What this task involves>
The records follow. Filter them to the lines that hold "black".

Stored data>
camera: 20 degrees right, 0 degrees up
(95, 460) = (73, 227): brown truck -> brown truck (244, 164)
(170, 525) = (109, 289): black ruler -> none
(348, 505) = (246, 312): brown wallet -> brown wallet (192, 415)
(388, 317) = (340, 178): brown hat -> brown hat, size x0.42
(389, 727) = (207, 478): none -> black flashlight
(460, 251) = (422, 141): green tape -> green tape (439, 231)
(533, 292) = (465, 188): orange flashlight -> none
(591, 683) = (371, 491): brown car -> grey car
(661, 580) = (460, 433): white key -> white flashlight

==

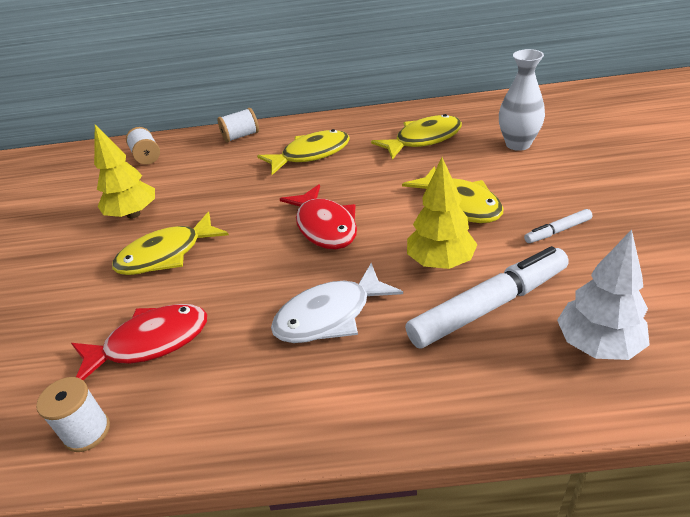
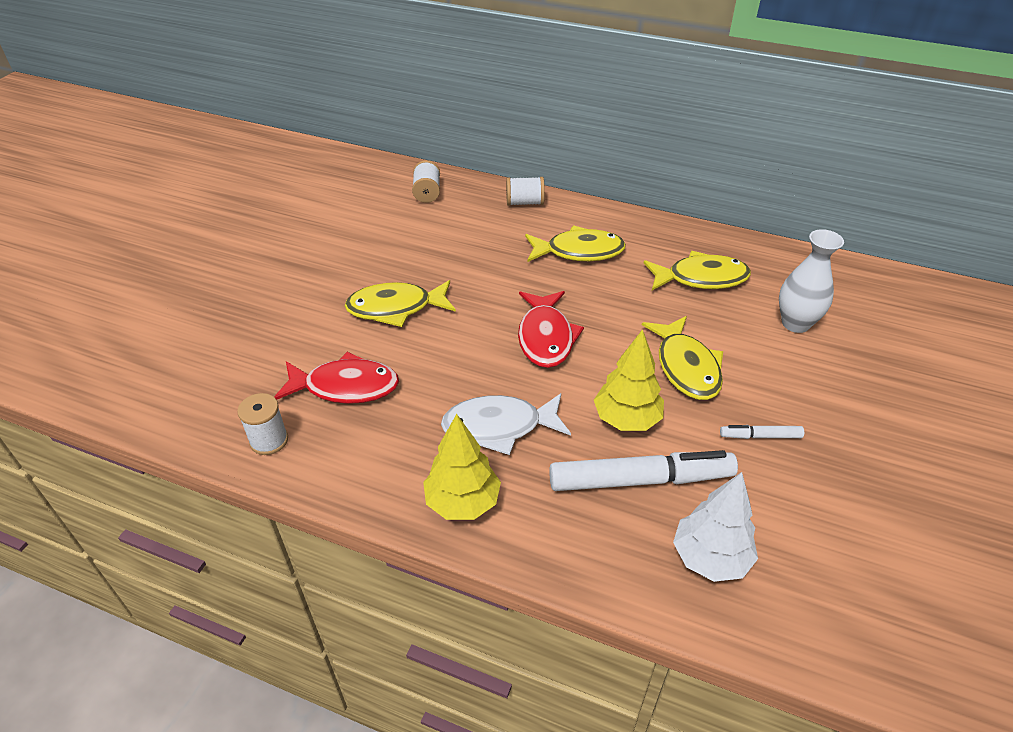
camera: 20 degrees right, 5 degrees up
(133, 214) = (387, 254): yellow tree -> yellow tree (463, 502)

Your solution>
(170, 525) = (109, 289): black ruler -> none
(389, 727) = (207, 478): none -> black flashlight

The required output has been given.